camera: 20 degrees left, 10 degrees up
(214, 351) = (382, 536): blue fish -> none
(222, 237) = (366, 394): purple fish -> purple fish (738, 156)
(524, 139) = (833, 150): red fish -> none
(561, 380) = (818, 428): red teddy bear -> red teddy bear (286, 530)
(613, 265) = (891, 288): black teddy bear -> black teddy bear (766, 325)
+ + + + +
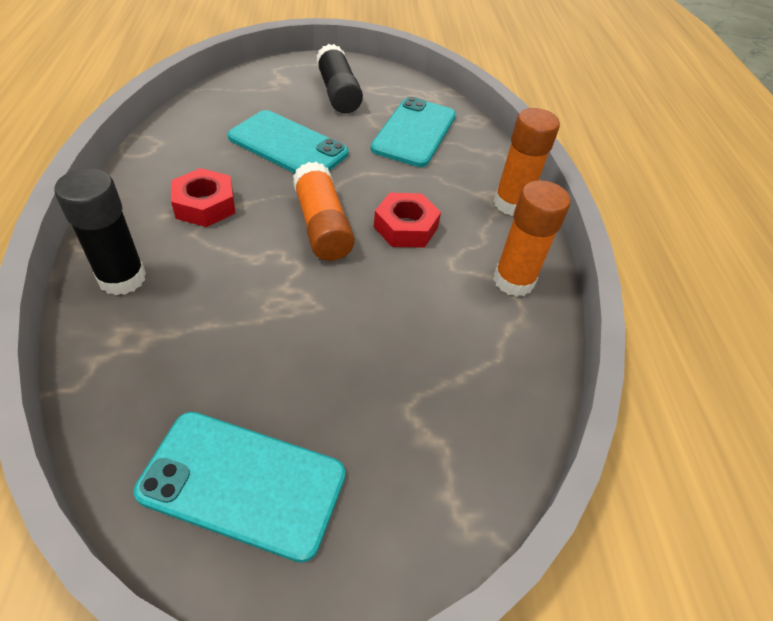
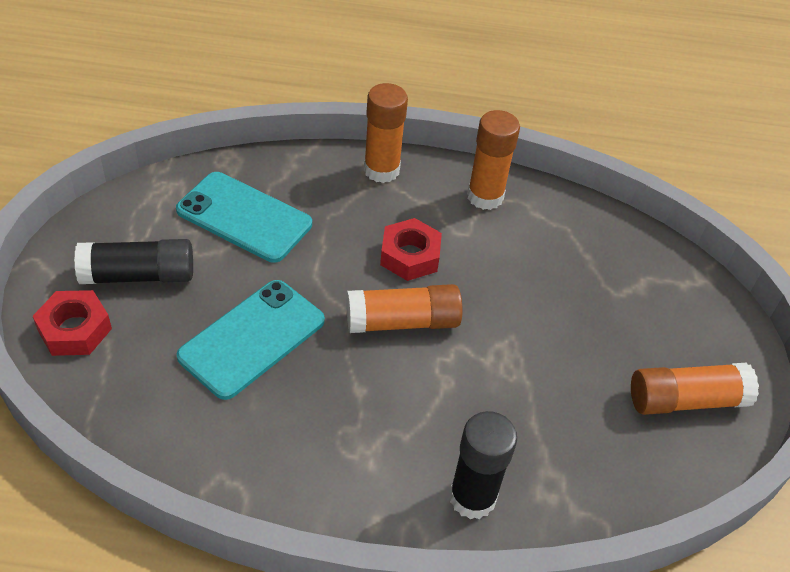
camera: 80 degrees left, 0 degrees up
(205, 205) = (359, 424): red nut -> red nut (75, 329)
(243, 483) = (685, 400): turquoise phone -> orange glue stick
+ + + + +
TASK STATEMENT: Find where the line with "(214, 351) = (382, 536): blue fish -> none" sits in the material above, then copy exactly from it through the line with "(613, 265) = (891, 288): black". Add no other line.

EXERCISE OUTPUT:
(214, 351) = (382, 536): blue fish -> none
(222, 237) = (366, 394): purple fish -> purple fish (738, 156)
(524, 139) = (833, 150): red fish -> none
(561, 380) = (818, 428): red teddy bear -> red teddy bear (286, 530)
(613, 265) = (891, 288): black teddy bear -> black teddy bear (766, 325)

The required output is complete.